How to complete this task: Each entry listed below should be reproduced word for word.

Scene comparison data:
::::::::::
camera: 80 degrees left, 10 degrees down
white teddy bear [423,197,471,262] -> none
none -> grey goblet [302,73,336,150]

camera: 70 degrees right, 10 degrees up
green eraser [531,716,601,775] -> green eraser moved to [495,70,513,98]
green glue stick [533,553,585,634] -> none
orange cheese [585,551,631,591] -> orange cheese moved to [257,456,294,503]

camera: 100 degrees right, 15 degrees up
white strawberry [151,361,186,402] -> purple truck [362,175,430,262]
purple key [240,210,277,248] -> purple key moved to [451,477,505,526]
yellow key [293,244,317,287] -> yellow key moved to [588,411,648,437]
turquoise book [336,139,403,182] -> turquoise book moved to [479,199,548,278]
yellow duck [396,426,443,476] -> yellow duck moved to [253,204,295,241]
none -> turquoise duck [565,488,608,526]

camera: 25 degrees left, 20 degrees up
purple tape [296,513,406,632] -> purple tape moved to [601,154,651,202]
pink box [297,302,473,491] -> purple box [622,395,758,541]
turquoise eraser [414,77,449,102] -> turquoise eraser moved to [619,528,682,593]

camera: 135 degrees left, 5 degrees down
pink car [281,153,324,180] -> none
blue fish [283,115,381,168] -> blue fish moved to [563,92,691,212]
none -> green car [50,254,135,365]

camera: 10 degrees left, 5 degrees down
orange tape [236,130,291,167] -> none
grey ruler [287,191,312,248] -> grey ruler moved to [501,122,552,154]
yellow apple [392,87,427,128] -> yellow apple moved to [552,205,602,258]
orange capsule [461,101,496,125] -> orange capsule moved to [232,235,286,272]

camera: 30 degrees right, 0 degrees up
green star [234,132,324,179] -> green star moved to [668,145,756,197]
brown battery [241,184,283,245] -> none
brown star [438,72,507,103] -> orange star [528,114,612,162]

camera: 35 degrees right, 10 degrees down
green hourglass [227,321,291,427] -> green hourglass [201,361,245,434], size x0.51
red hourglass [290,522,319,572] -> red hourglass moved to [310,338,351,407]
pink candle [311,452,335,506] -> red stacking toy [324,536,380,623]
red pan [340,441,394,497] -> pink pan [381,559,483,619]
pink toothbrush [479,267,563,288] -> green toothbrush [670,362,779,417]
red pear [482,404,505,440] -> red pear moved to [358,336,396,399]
::::::::::
Solution:
camera: 80 degrees left, 10 degrees down
white teddy bear [423,197,471,262] -> none
none -> grey goblet [302,73,336,150]

camera: 70 degrees right, 10 degrees up
green eraser [531,716,601,775] -> green eraser moved to [495,70,513,98]
green glue stick [533,553,585,634] -> none
orange cheese [585,551,631,591] -> orange cheese moved to [257,456,294,503]

camera: 100 degrees right, 15 degrees up
white strawberry [151,361,186,402] -> purple truck [362,175,430,262]
purple key [240,210,277,248] -> purple key moved to [451,477,505,526]
yellow key [293,244,317,287] -> yellow key moved to [588,411,648,437]
turquoise book [336,139,403,182] -> turquoise book moved to [479,199,548,278]
yellow duck [396,426,443,476] -> yellow duck moved to [253,204,295,241]
none -> turquoise duck [565,488,608,526]

camera: 25 degrees left, 20 degrees up
purple tape [296,513,406,632] -> purple tape moved to [601,154,651,202]
pink box [297,302,473,491] -> purple box [622,395,758,541]
turquoise eraser [414,77,449,102] -> turquoise eraser moved to [619,528,682,593]

camera: 135 degrees left, 5 degrees down
pink car [281,153,324,180] -> none
blue fish [283,115,381,168] -> blue fish moved to [563,92,691,212]
none -> green car [50,254,135,365]

camera: 10 degrees left, 5 degrees down
orange tape [236,130,291,167] -> none
grey ruler [287,191,312,248] -> grey ruler moved to [501,122,552,154]
yellow apple [392,87,427,128] -> yellow apple moved to [552,205,602,258]
orange capsule [461,101,496,125] -> orange capsule moved to [232,235,286,272]

camera: 30 degrees right, 0 degrees up
green star [234,132,324,179] -> green star moved to [668,145,756,197]
brown battery [241,184,283,245] -> none
brown star [438,72,507,103] -> orange star [528,114,612,162]

camera: 35 degrees right, 10 degrees down
green hourglass [227,321,291,427] -> green hourglass [201,361,245,434], size x0.51
red hourglass [290,522,319,572] -> red hourglass moved to [310,338,351,407]
pink candle [311,452,335,506] -> red stacking toy [324,536,380,623]
red pan [340,441,394,497] -> pink pan [381,559,483,619]
pink toothbrush [479,267,563,288] -> green toothbrush [670,362,779,417]
red pear [482,404,505,440] -> red pear moved to [358,336,396,399]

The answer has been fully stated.